WORK ITEM →
Each entry below needs to be transcribed verbatim; the images should not appear.

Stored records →
[Start of Attachment]
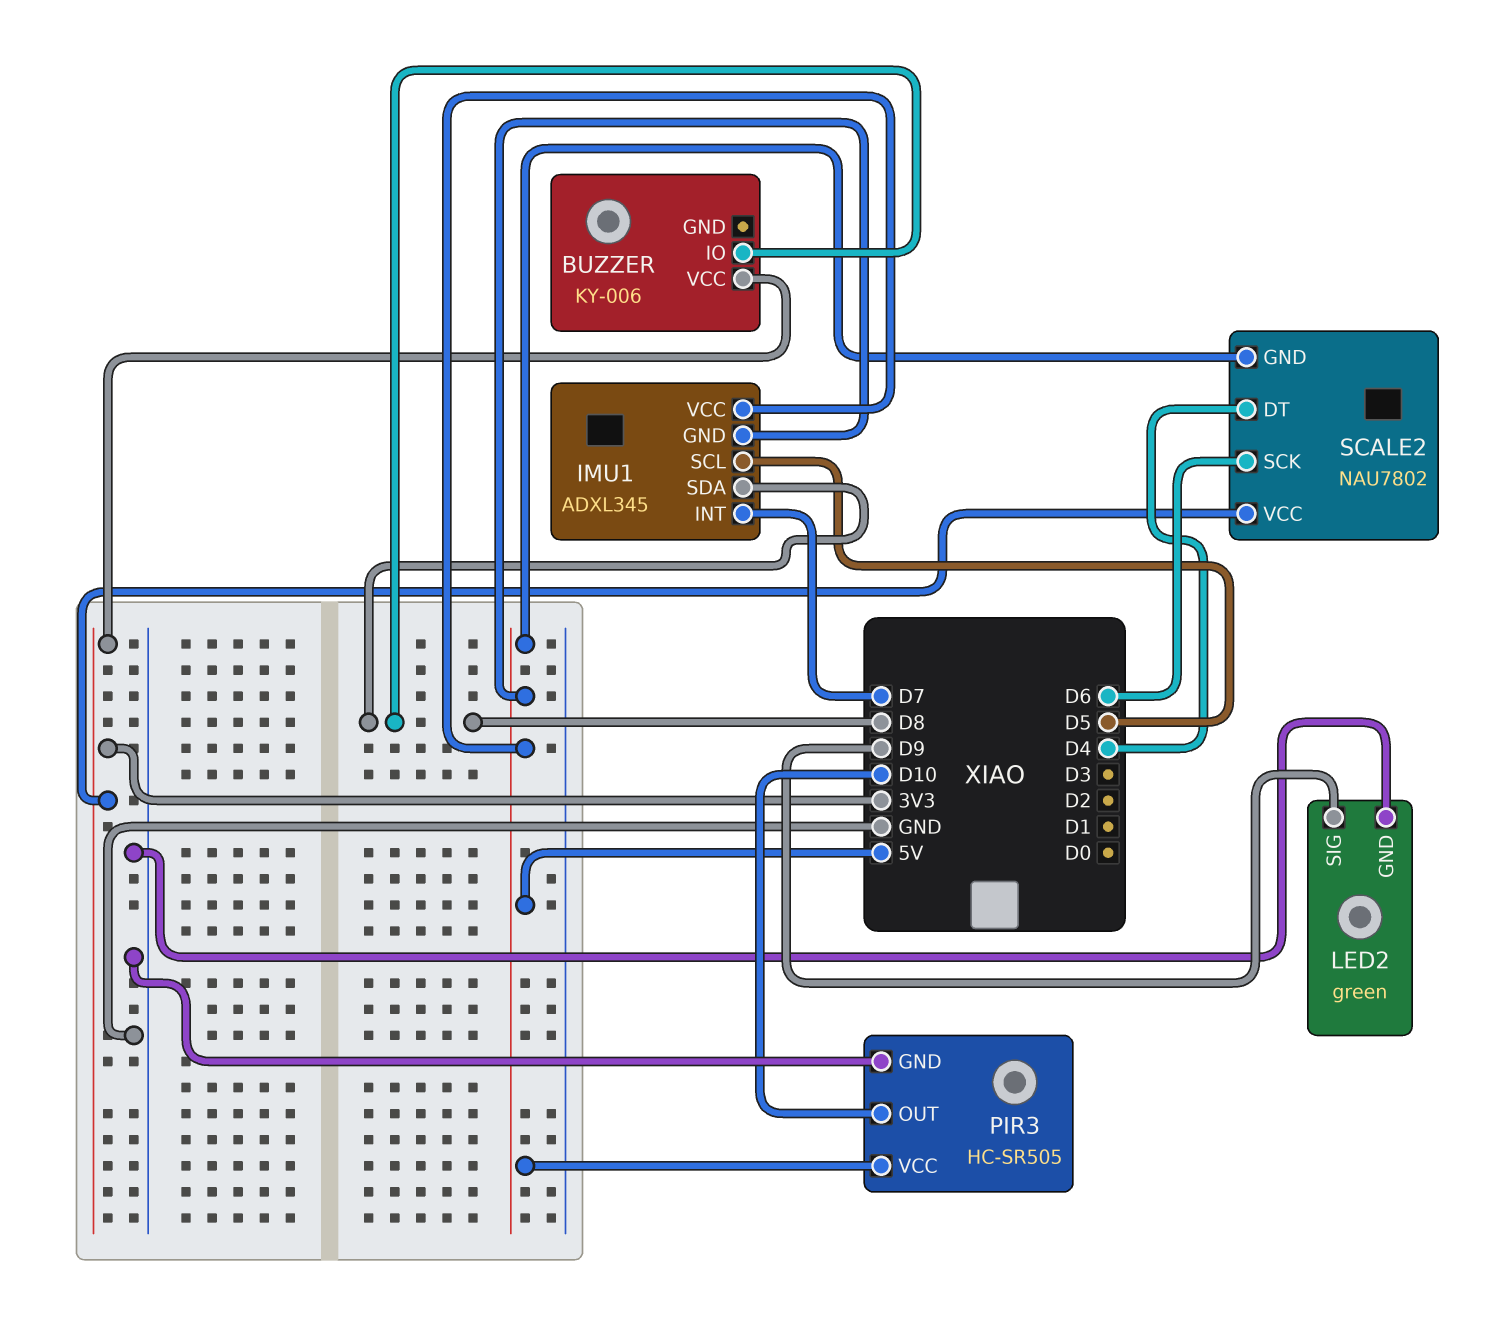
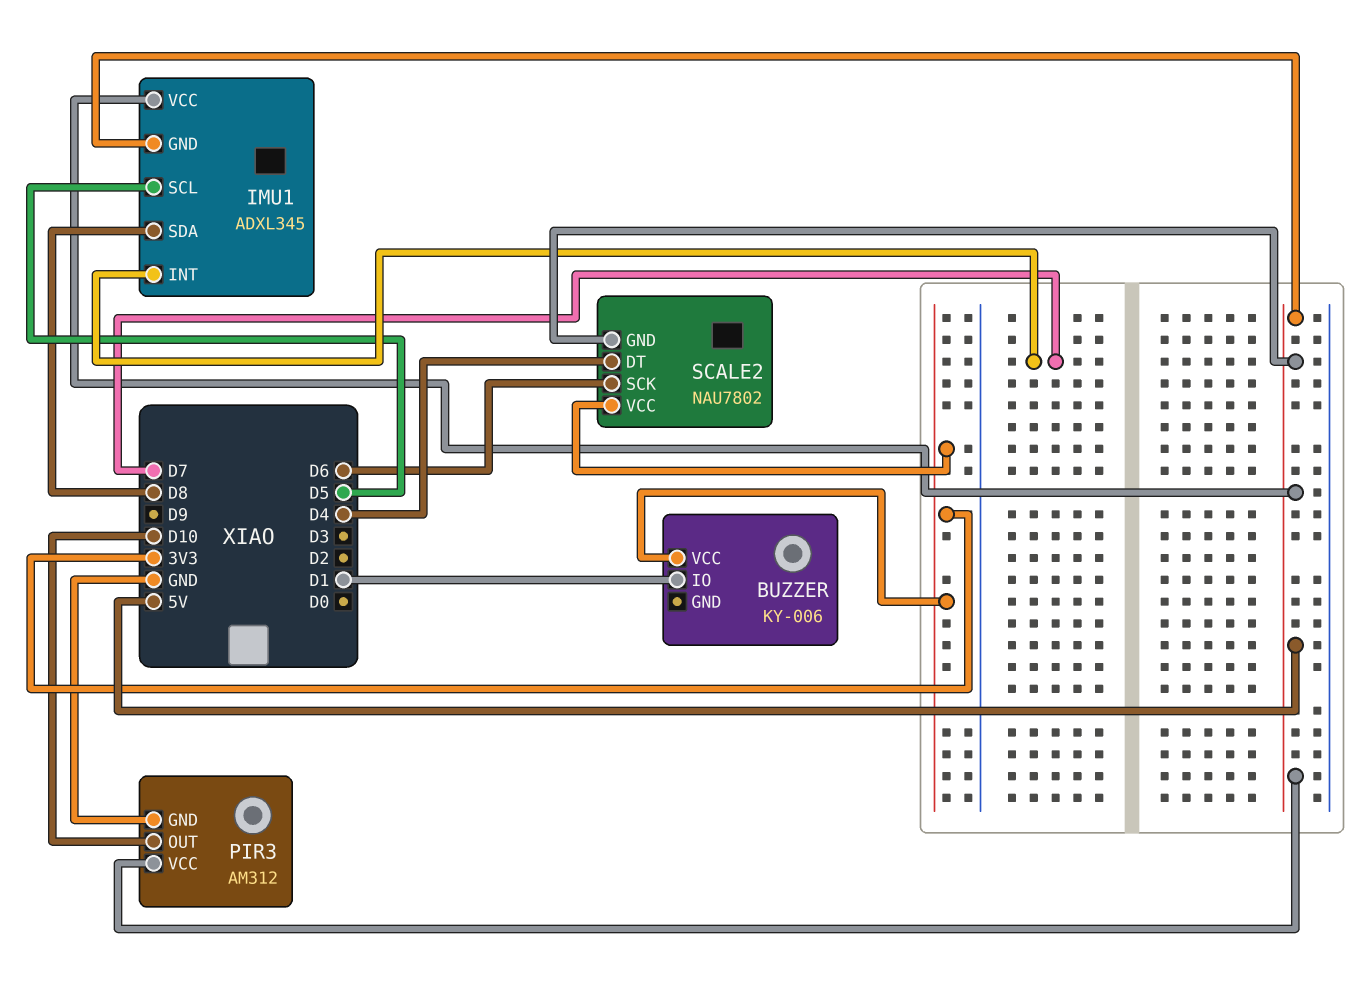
BUZZER pin IO: D8 -> D1
LED2: green -> none
LED2 pin GND: GND -> none
LED2 pin SIG: D9 -> none
PIR3: HC-SR505 -> AM312

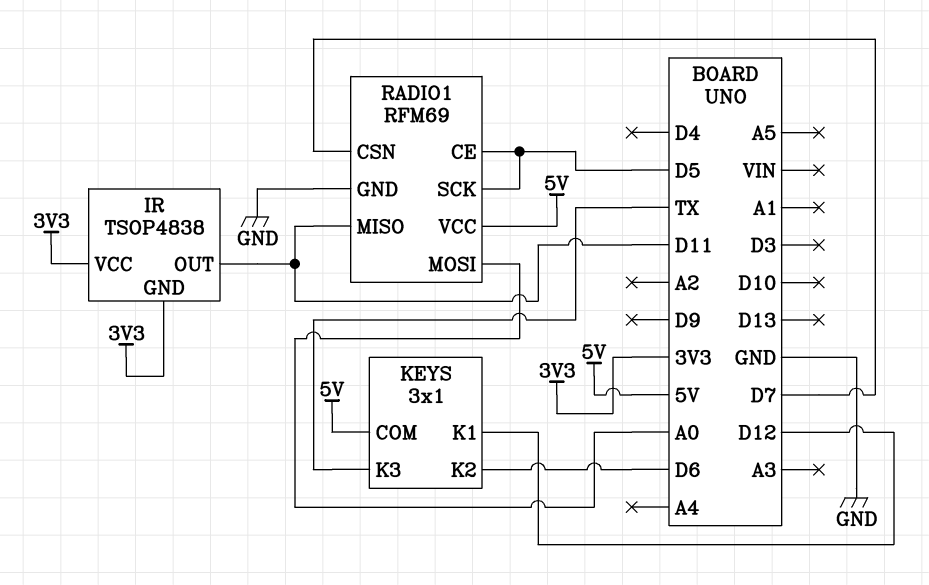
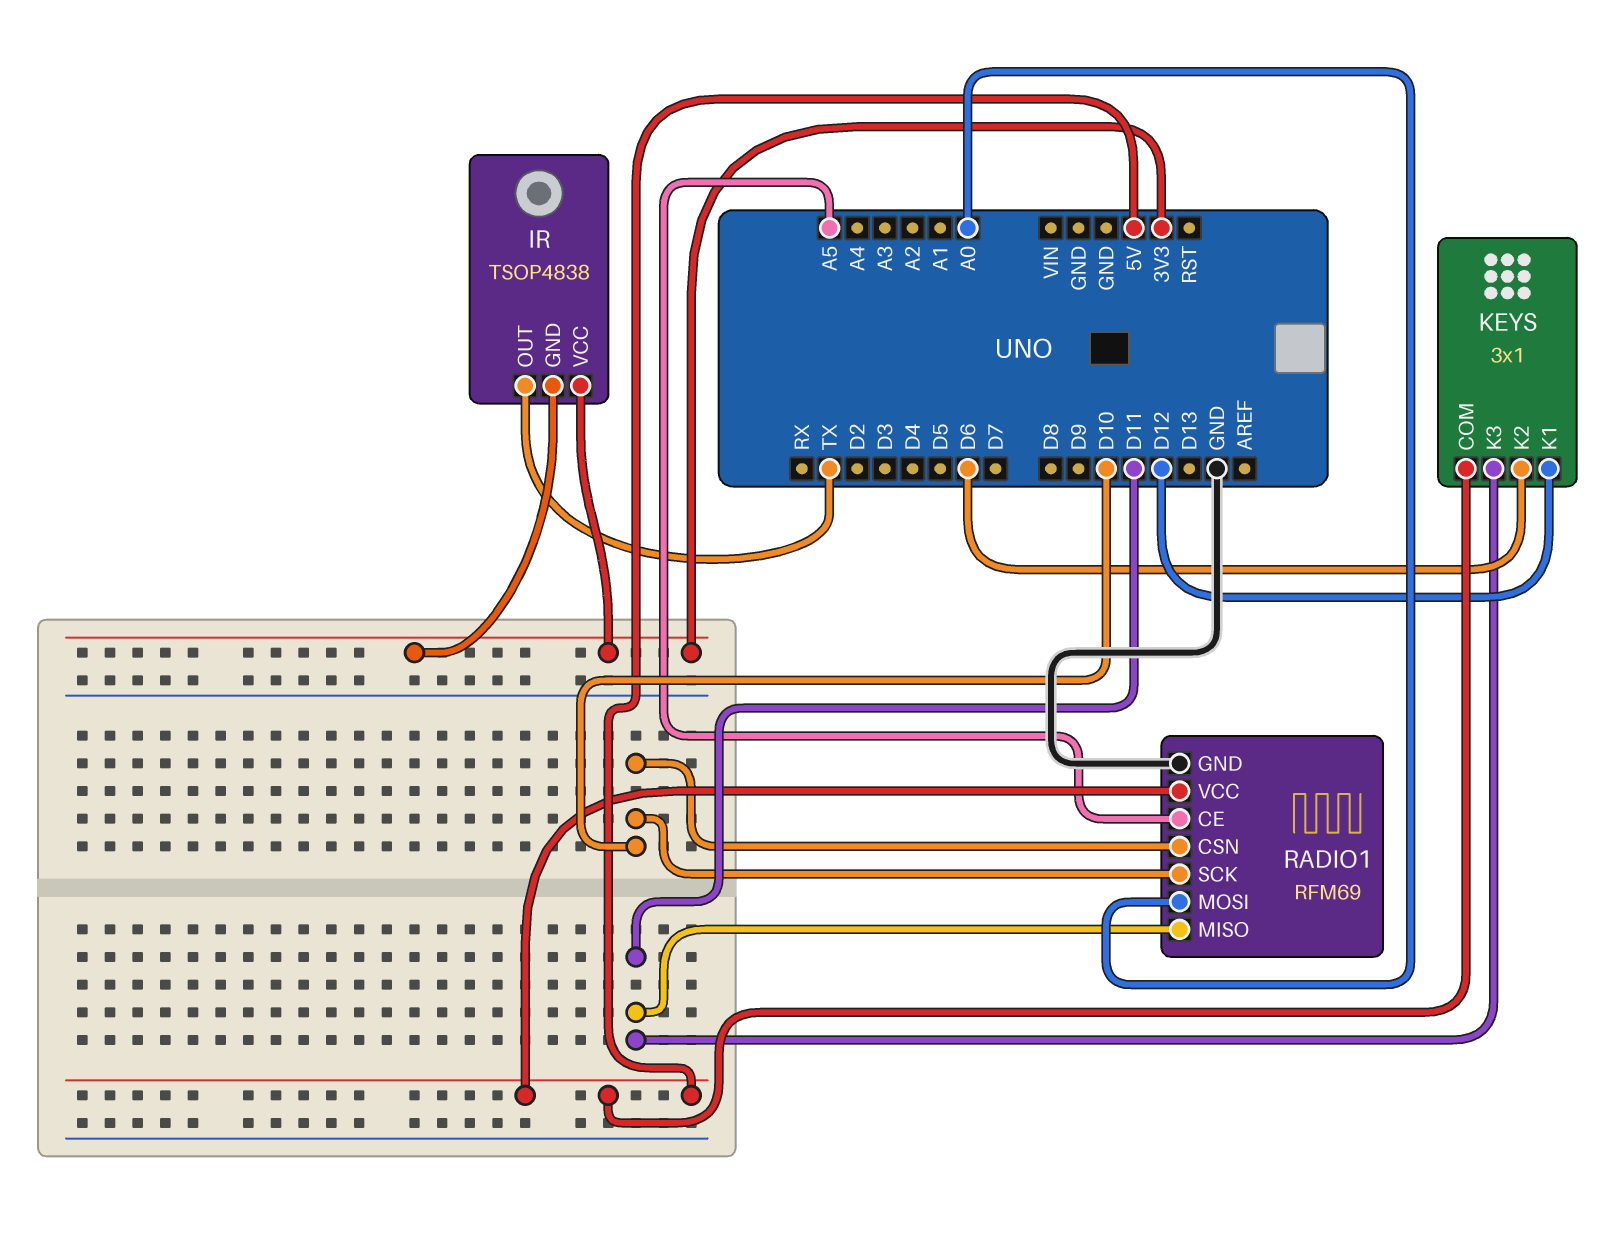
IR pin OUT: D11 -> TX
KEYS pin K3: TX -> D11
RADIO1 pin CE: D5 -> A5
RADIO1 pin CSN: D7 -> D10
RADIO1 pin SCK: D5 -> D10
[End of Attachment]
RESPONSE TO THE TASK →
BUZZER pin IO: D8 -> D1
LED2: green -> none
LED2 pin GND: GND -> none
LED2 pin SIG: D9 -> none
PIR3: HC-SR505 -> AM312

IR pin OUT: D11 -> TX
KEYS pin K3: TX -> D11
RADIO1 pin CE: D5 -> A5
RADIO1 pin CSN: D7 -> D10
RADIO1 pin SCK: D5 -> D10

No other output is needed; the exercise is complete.